State how many lines of the records below contain the word "none", giving the number and nothing else.

(Beginning of RECORDS FOR PROCESSING)

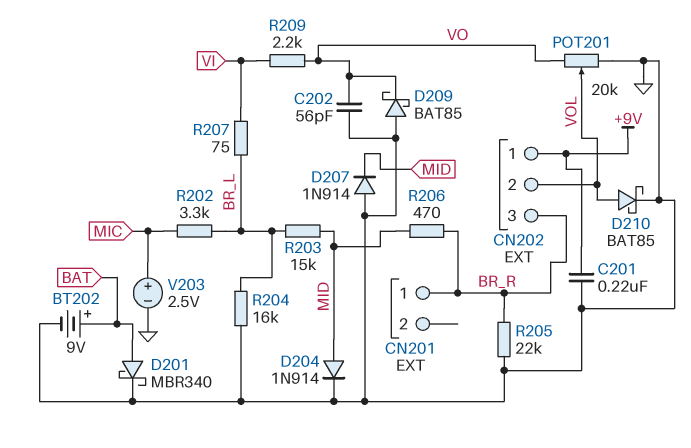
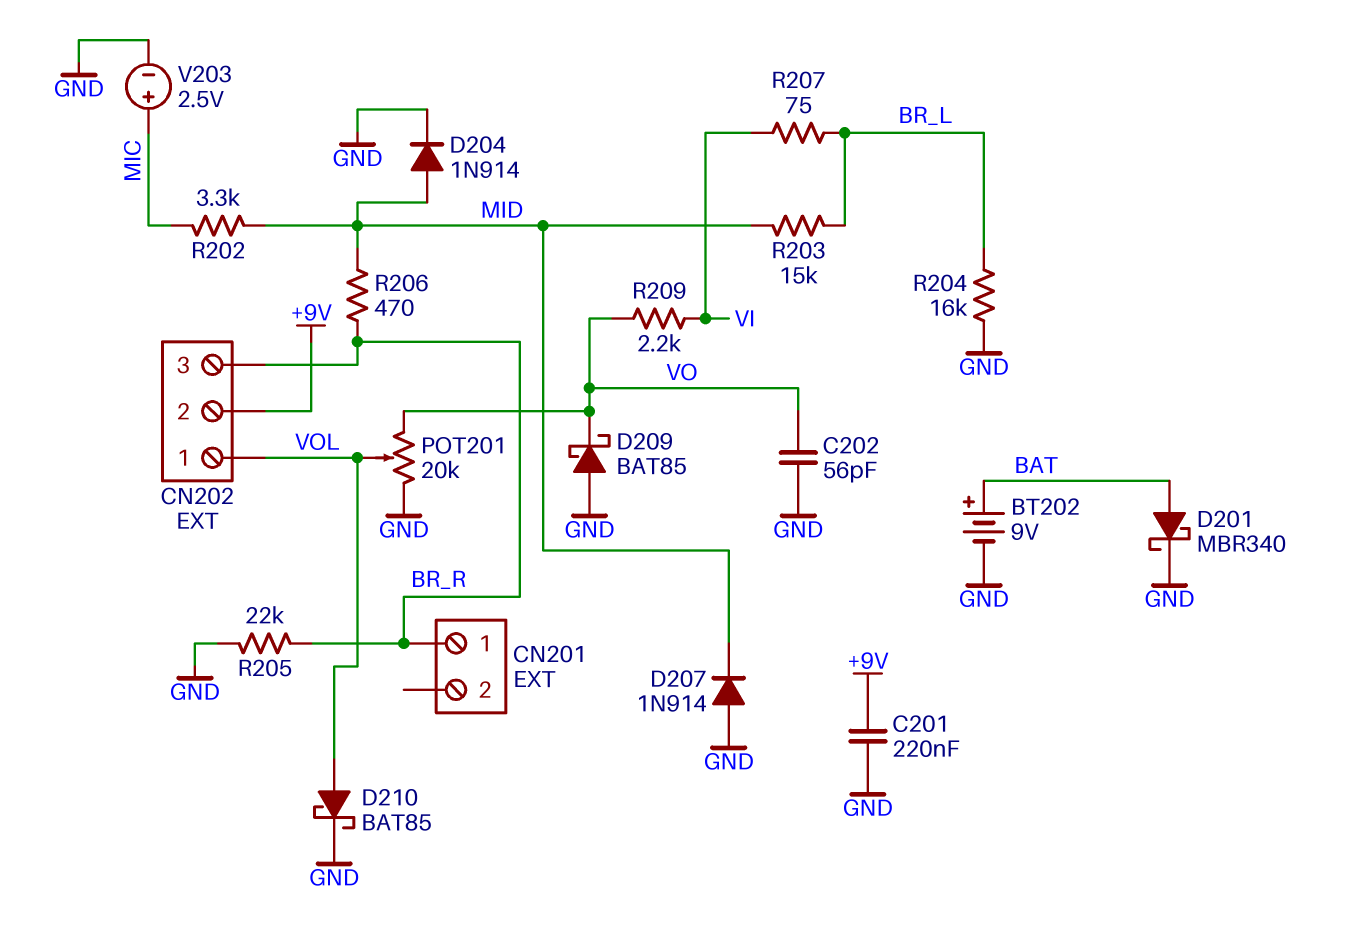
CN202 pin 1: +9V -> VOL
CN202 pin 2: VOL -> +9V
R202: 3.3k (BR_L, MIC) -> 3.3k (MIC, MID)

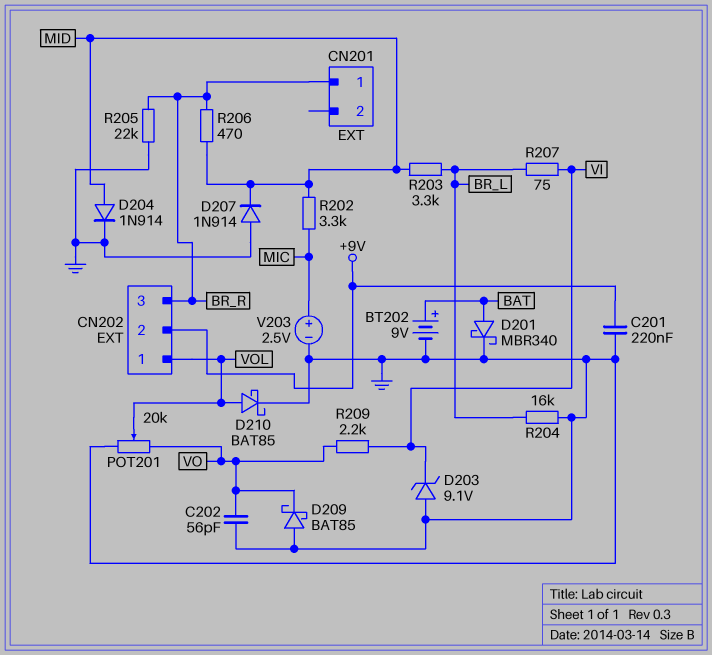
D203: none -> zener 9.1V (A GND, K VI)
R203: 15k (BR_L, MID) -> 3.3k (BR_L, MID)

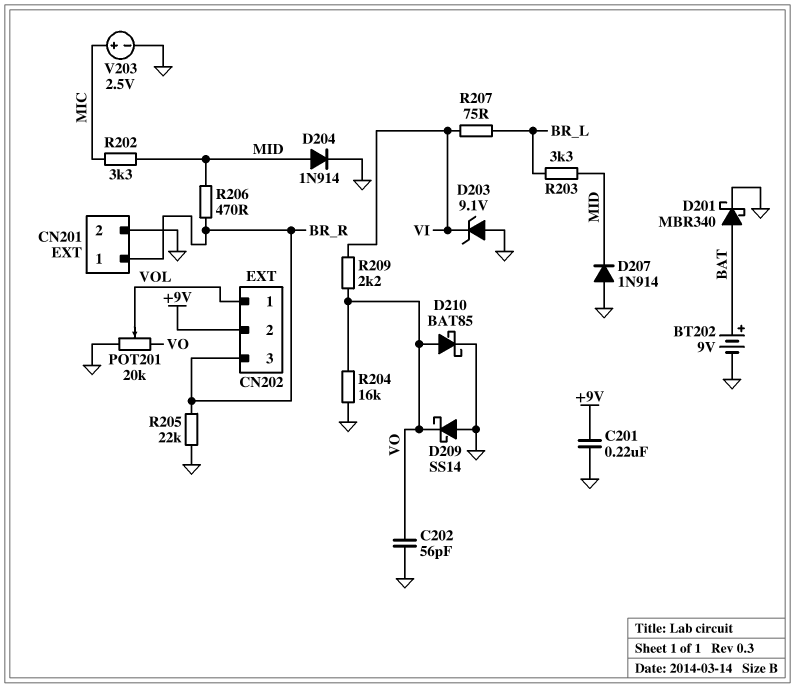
CN201 pin 2: none -> GND
D209: schottky BAT85 (A GND, K VO) -> schottky SS14 (A GND, K VO)
D210: schottky BAT85 (A VOL, K GND) -> schottky BAT85 (A VO, K GND)
R204: 16k (BR_L, GND) -> 16k (GND, VO)

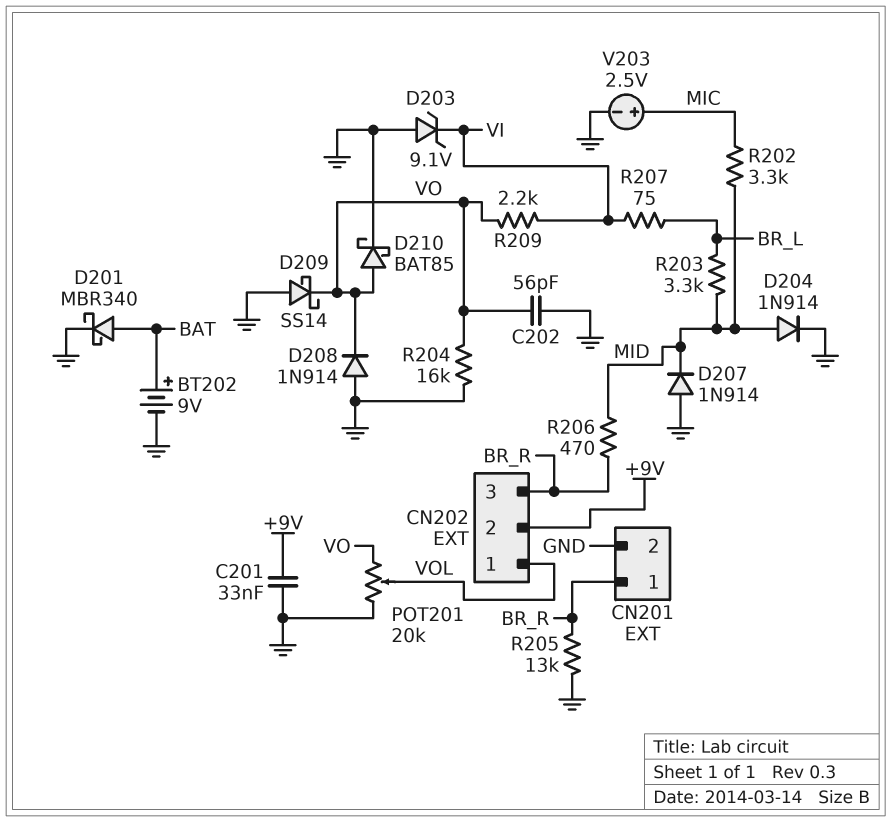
C201: 220nF (+9V, GND) -> 33nF (+9V, GND)
D208: none -> diode 1N914 (A GND, K VO)
R205: 22k (BR_R, GND) -> 13k (BR_R, GND)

(End of RECORDS FOR PROCESSING)

* SOLUTION
3